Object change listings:
--- START ---

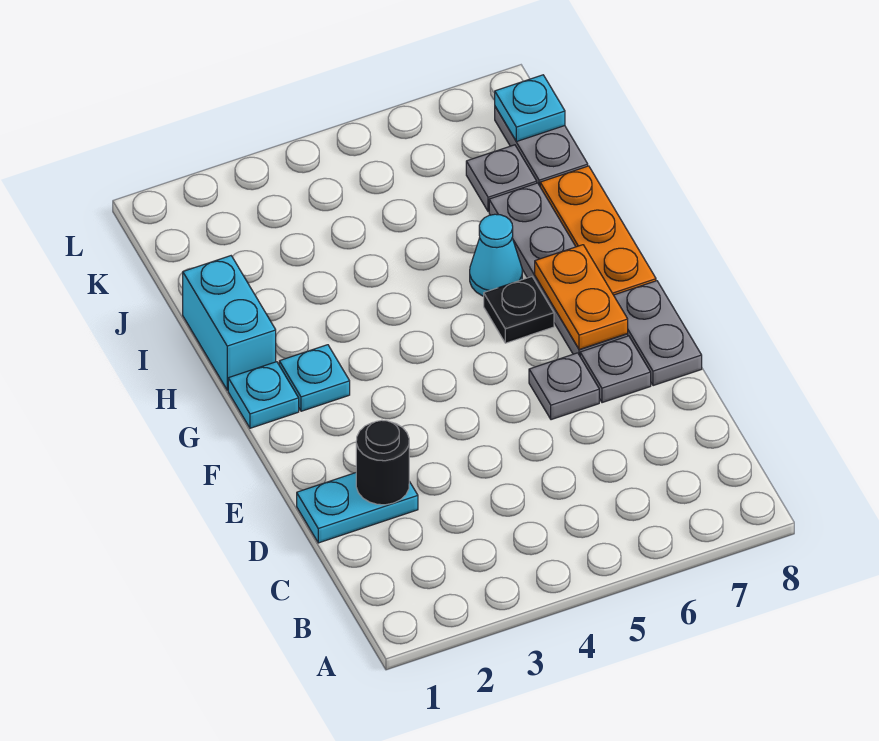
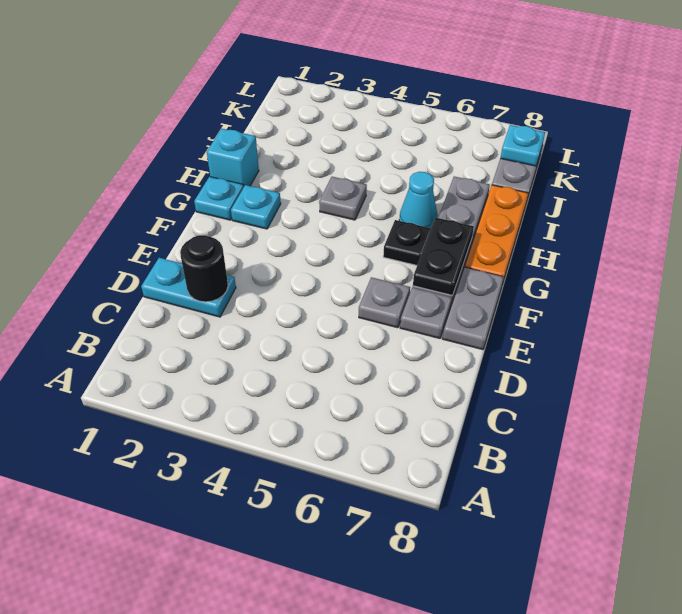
orange plate F7:G7 level 2 -> black plate F7:G7 level 2
cyan brick H1:I1 level 1 -> cyan brick H1 level 1
grey plate J7 level 1 -> grey plate H4 level 1

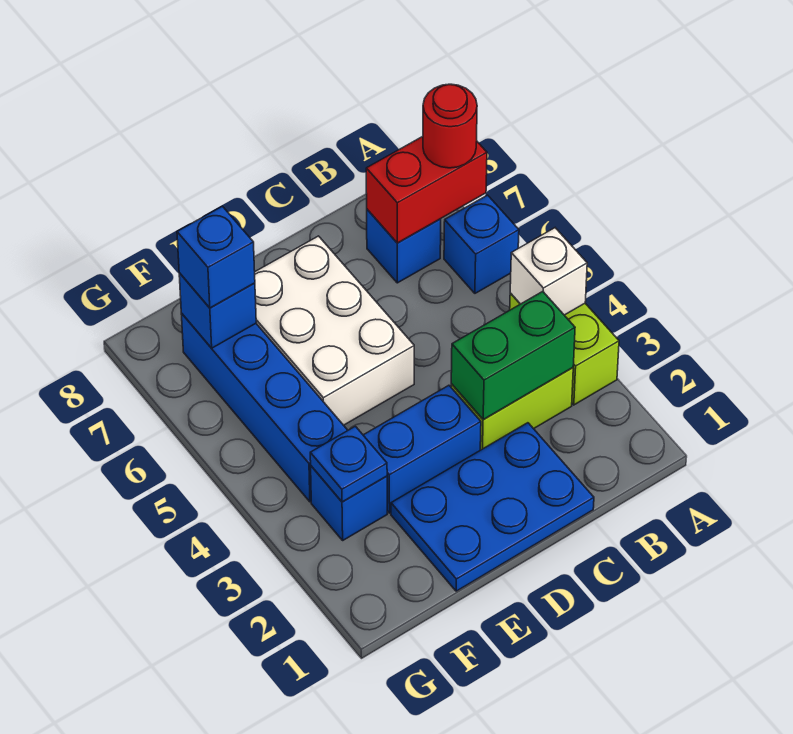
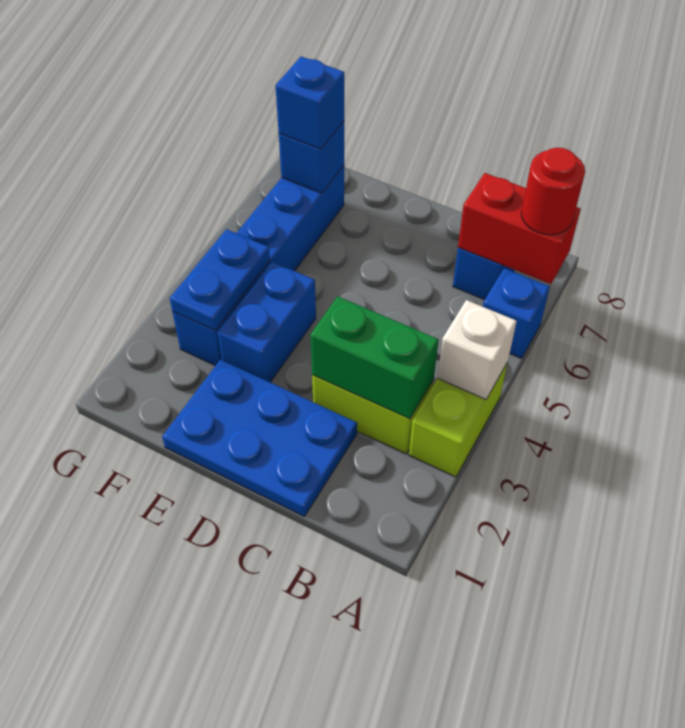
blue brick D3:E3 level 1 -> blue brick E3:E4 level 1
white brick D5:E7 level 1 -> none
blue plate F3 level 2 -> blue plate F3:F4 level 2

--- END ---

TASK DIRECTIONS
Set every record down exactly, omitting pictures.

OUTPUT FOR THIS TASK
orange plate F7:G7 level 2 -> black plate F7:G7 level 2
cyan brick H1:I1 level 1 -> cyan brick H1 level 1
grey plate J7 level 1 -> grey plate H4 level 1

blue brick D3:E3 level 1 -> blue brick E3:E4 level 1
white brick D5:E7 level 1 -> none
blue plate F3 level 2 -> blue plate F3:F4 level 2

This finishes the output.